[Coordinate-based object records]
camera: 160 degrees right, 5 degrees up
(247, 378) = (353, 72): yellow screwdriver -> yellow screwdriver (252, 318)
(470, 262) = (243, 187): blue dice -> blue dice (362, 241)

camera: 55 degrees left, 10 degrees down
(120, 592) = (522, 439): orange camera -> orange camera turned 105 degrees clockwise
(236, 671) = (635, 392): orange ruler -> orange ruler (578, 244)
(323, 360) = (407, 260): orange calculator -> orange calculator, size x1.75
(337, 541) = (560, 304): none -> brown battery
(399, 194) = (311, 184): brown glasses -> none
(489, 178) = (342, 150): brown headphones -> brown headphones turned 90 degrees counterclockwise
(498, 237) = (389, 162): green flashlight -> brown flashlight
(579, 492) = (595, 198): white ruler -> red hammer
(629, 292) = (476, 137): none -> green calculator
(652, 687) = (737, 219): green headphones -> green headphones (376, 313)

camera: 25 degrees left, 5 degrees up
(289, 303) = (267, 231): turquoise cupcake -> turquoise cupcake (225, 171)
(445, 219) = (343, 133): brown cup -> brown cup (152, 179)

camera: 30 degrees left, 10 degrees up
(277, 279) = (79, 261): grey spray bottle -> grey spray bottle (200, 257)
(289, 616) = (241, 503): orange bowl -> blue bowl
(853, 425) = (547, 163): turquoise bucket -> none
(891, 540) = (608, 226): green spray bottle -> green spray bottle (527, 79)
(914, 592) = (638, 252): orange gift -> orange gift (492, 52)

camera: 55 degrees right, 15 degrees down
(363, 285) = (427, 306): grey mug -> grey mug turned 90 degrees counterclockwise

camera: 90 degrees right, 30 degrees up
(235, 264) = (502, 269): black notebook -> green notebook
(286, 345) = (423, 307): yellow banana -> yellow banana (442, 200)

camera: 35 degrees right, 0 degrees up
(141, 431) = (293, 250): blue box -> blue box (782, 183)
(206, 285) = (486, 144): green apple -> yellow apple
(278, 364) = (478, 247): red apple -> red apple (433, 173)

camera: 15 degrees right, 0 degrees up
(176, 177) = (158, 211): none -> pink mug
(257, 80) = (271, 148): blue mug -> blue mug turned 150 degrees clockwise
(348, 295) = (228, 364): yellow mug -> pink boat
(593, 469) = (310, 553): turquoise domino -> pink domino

# [Work instructions]
Could you return exactly the stretch of the data above that starts at the line with "(277, 279) = (79, 261): grey" and ends at the line with "(891, 540) = (608, 226): green", both lines included?

# [Solution for this exercise]
(277, 279) = (79, 261): grey spray bottle -> grey spray bottle (200, 257)
(289, 616) = (241, 503): orange bowl -> blue bowl
(853, 425) = (547, 163): turquoise bucket -> none
(891, 540) = (608, 226): green spray bottle -> green spray bottle (527, 79)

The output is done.